▸ **Source data**:
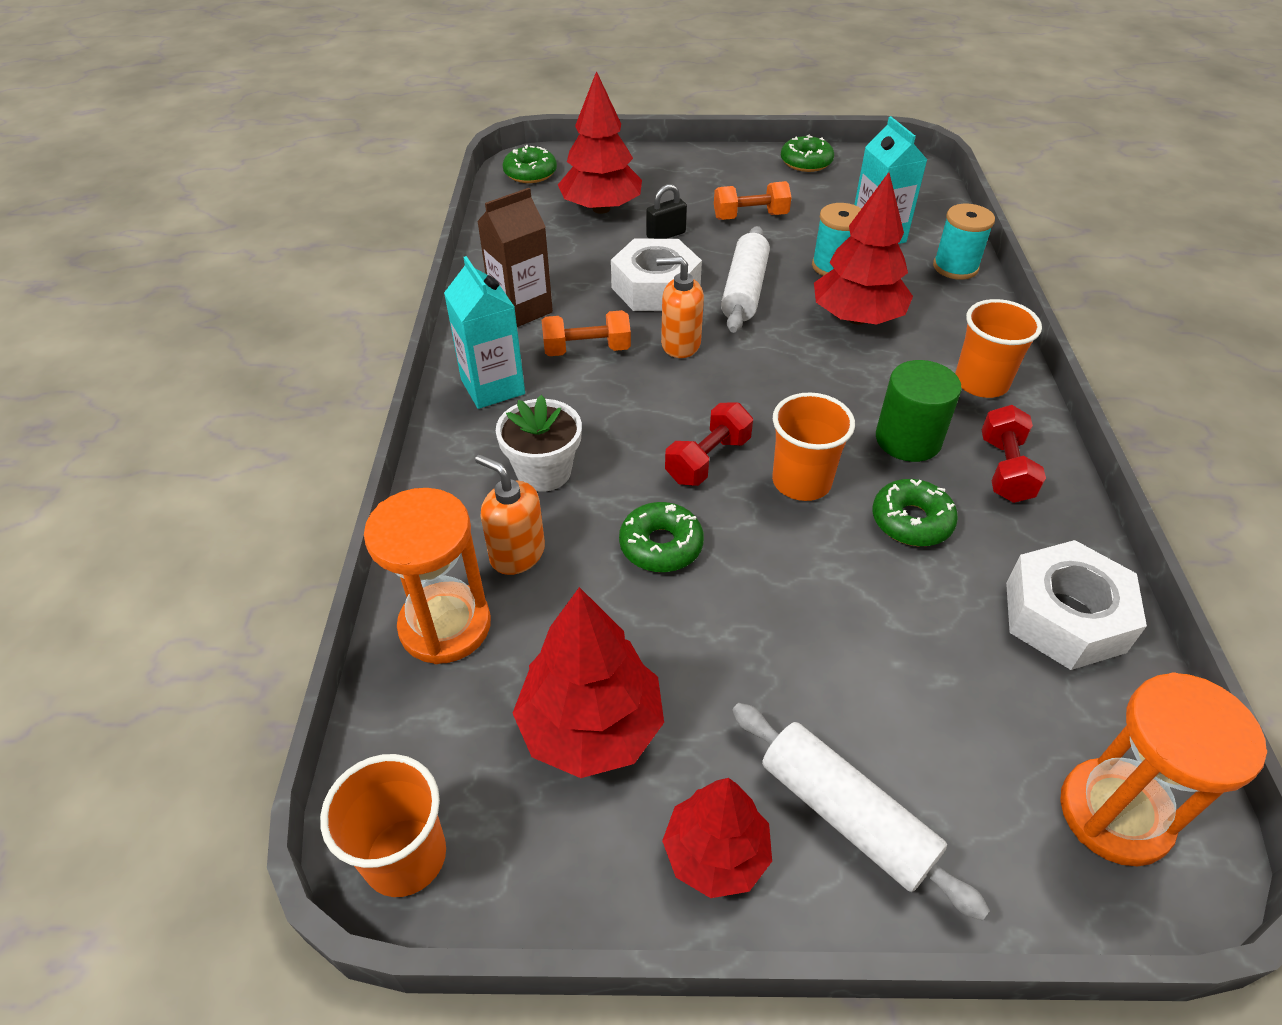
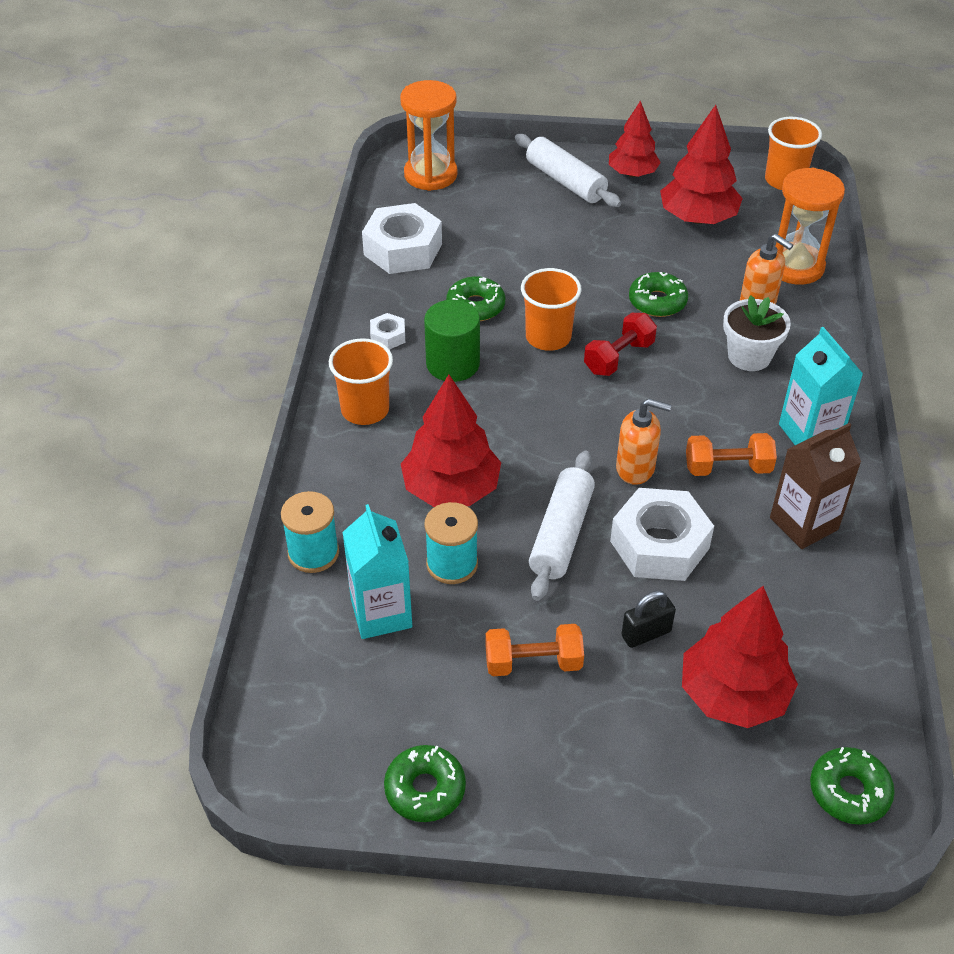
camera: 175 degrees left, 0 degrees up
red dumbbell [982,405,1046,503] -> white nut [370,313,405,350]

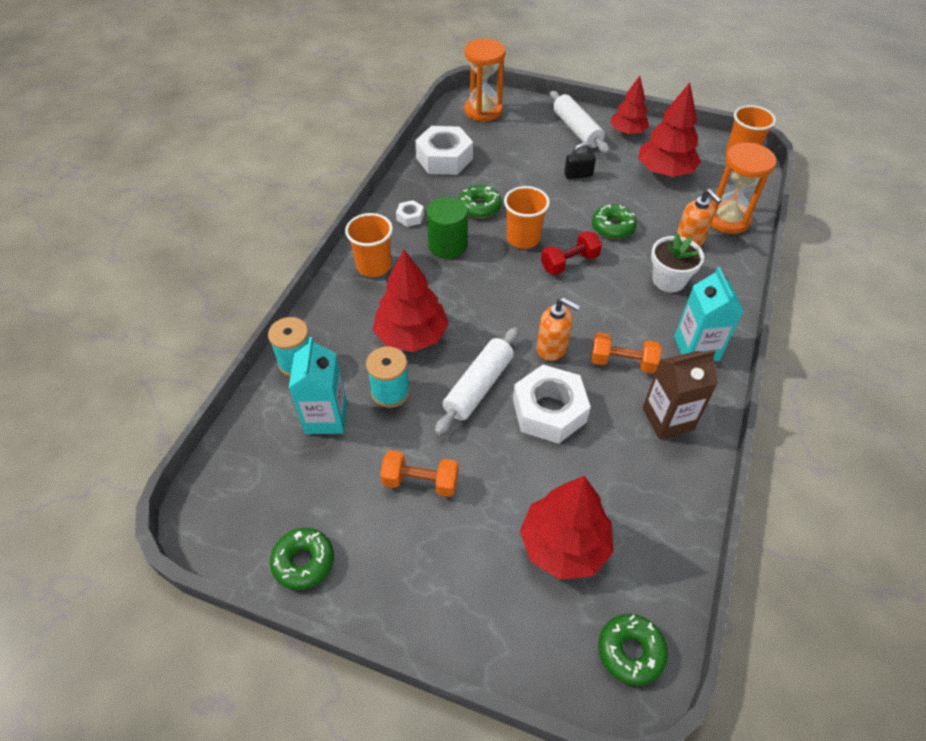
camera: 15 degrees right, 5 degrees up
black padlock [621,591,676,648] -> black padlock moved to [564,142,596,179]

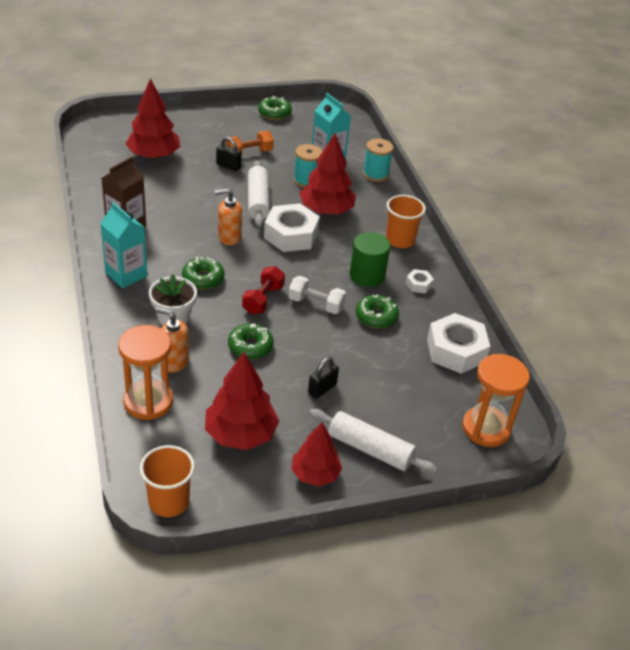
camera: 140 degrees right, 10 degrees down
orange cup [504,186,550,249] -> white dumbbell [288,276,346,314]
white nut [513,365,591,444] -> white nut moved to [264,203,320,252]
orange dumbbell [591,333,662,373] -> none
green donut [598,614,668,686] -> green donut moved to [182,256,225,289]
none -> black padlock [216,137,242,171]

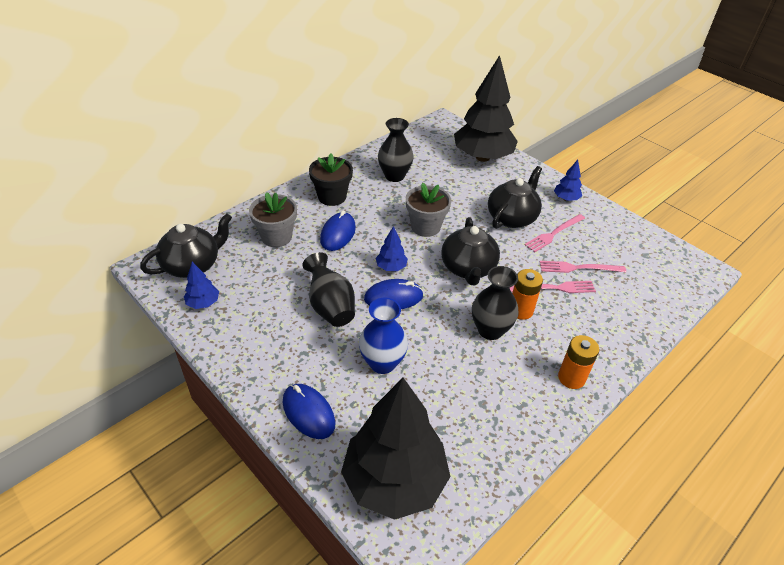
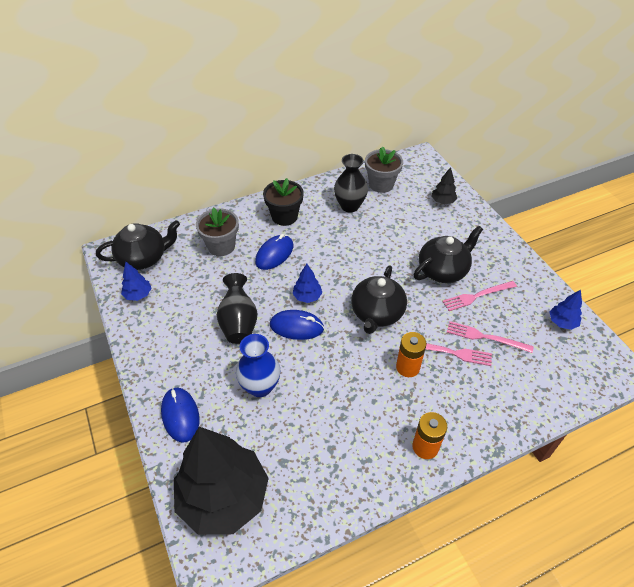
camera: 20 degrees right, 5 degrees up
grey flower pot [406,183,452,237] -> grey flower pot moved to [365,146,403,193]
black tree [454,55,518,162] -> black tree [432,167,457,204], size x0.41
black vase [472,266,519,340] -> none
blue tree [554,160,582,201] -> blue tree moved to [550,290,582,330]

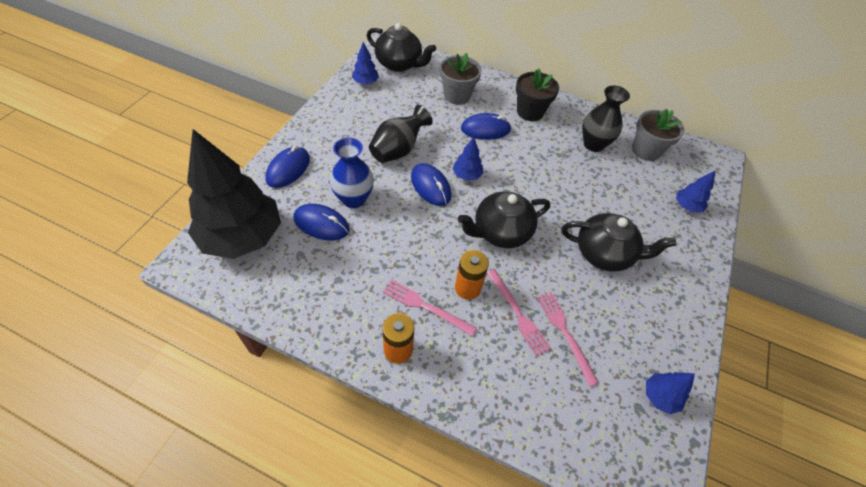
camera: 45 degrees right, 5 degrees up
black tree [432,167,457,204] -> blue tree [676,170,716,212]
pink fork [442,281,517,311] -> pink fork moved to [383,279,477,336]
none -> blue mouse [293,204,350,240]

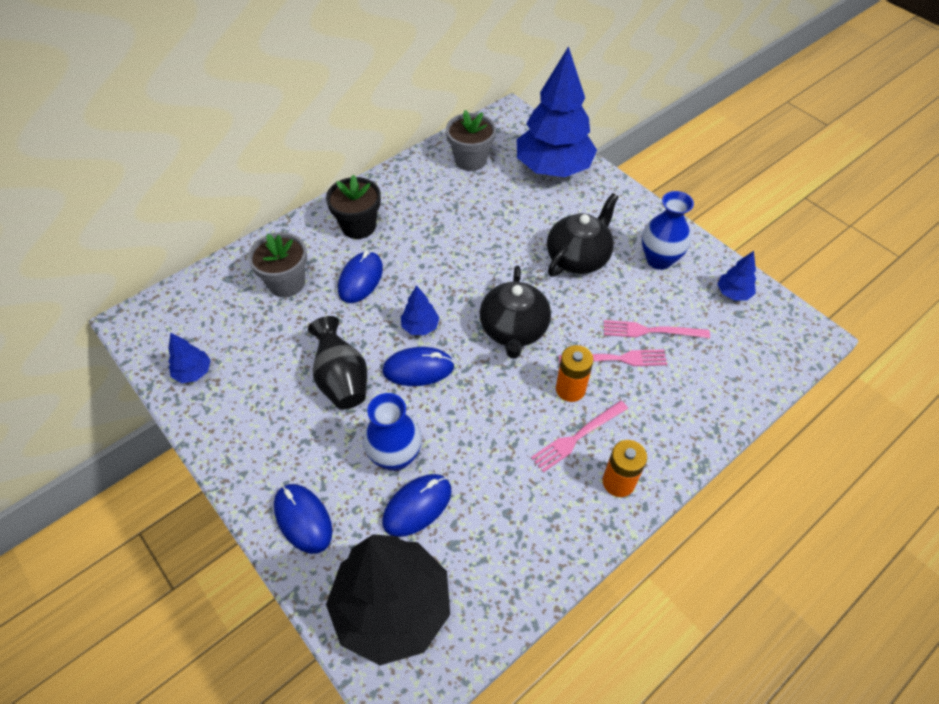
camera: 60 degrees left, 0 degrees up
black teapot [367,23,436,72] -> none
black vase [582,85,630,152] -> none
blue tree [676,170,716,212] -> blue tree [517,46,597,177], size x2.42
none -> blue vase [642,191,694,270]

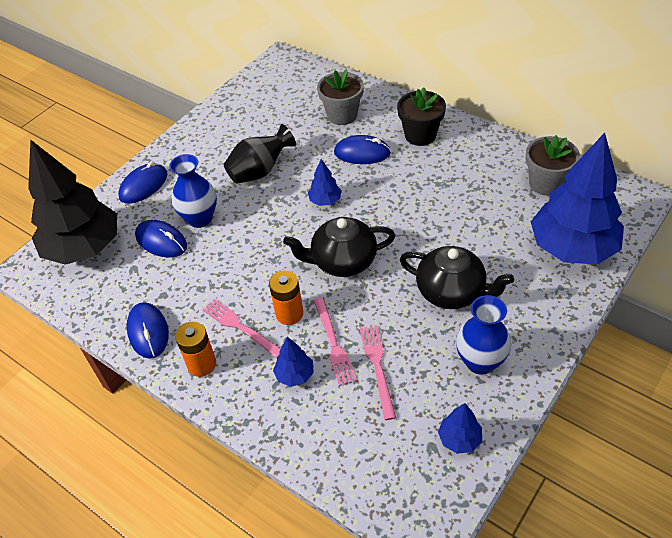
camera: 80 degrees right, 5 degrees down
blue tree [169,333,211,383] -> blue tree moved to [273,337,314,387]
blue mouse [382,347,454,386] -> blue mouse moved to [127,302,169,359]

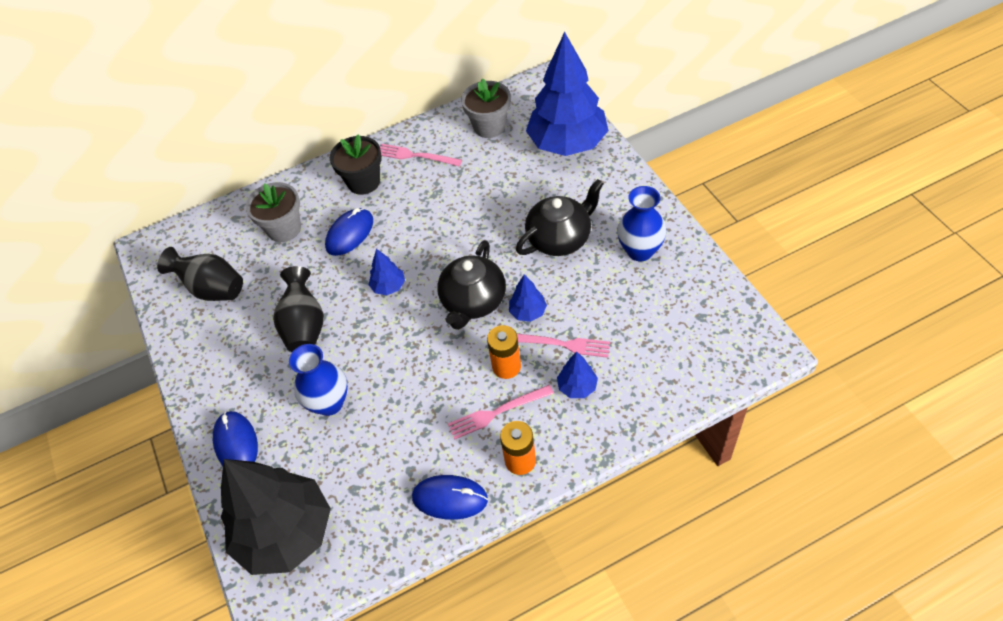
camera: 60 degrees left, 5 degrees up
blue mouse [135,220,187,258] -> none
pink fork [360,325,396,420] -> pink fork moved to [380,144,462,166]
blue tree [438,403,482,454] -> blue tree moved to [509,274,547,322]
none -> black vase [157,247,243,301]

▸ **Work to be completed**: From the entries above, write out every line without a single change, skipping the images.

▸ **Response for this exercise**:
camera: 175 degrees left, 0 degrees up
red dumbbell [982,405,1046,503] -> white nut [370,313,405,350]

camera: 15 degrees right, 5 degrees up
black padlock [621,591,676,648] -> black padlock moved to [564,142,596,179]

camera: 140 degrees right, 10 degrees down
orange cup [504,186,550,249] -> white dumbbell [288,276,346,314]
white nut [513,365,591,444] -> white nut moved to [264,203,320,252]
orange dumbbell [591,333,662,373] -> none
green donut [598,614,668,686] -> green donut moved to [182,256,225,289]
none -> black padlock [216,137,242,171]

camera: 20 degrees right, 5 degrees up
grey flower pot [406,183,452,237] -> grey flower pot moved to [365,146,403,193]
black tree [454,55,518,162] -> black tree [432,167,457,204], size x0.41
black vase [472,266,519,340] -> none
blue tree [554,160,582,201] -> blue tree moved to [550,290,582,330]

camera: 45 degrees right, 5 degrees up
black tree [432,167,457,204] -> blue tree [676,170,716,212]
pink fork [442,281,517,311] -> pink fork moved to [383,279,477,336]
none -> blue mouse [293,204,350,240]

camera: 60 degrees left, 0 degrees up
black teapot [367,23,436,72] -> none
black vase [582,85,630,152] -> none
blue tree [676,170,716,212] -> blue tree [517,46,597,177], size x2.42
none -> blue vase [642,191,694,270]

camera: 80 degrees right, 5 degrees down
blue tree [169,333,211,383] -> blue tree moved to [273,337,314,387]
blue mouse [382,347,454,386] -> blue mouse moved to [127,302,169,359]

camera: 60 degrees left, 5 degrees up
blue mouse [135,220,187,258] -> none
pink fork [360,325,396,420] -> pink fork moved to [380,144,462,166]
blue tree [438,403,482,454] -> blue tree moved to [509,274,547,322]
none -> black vase [157,247,243,301]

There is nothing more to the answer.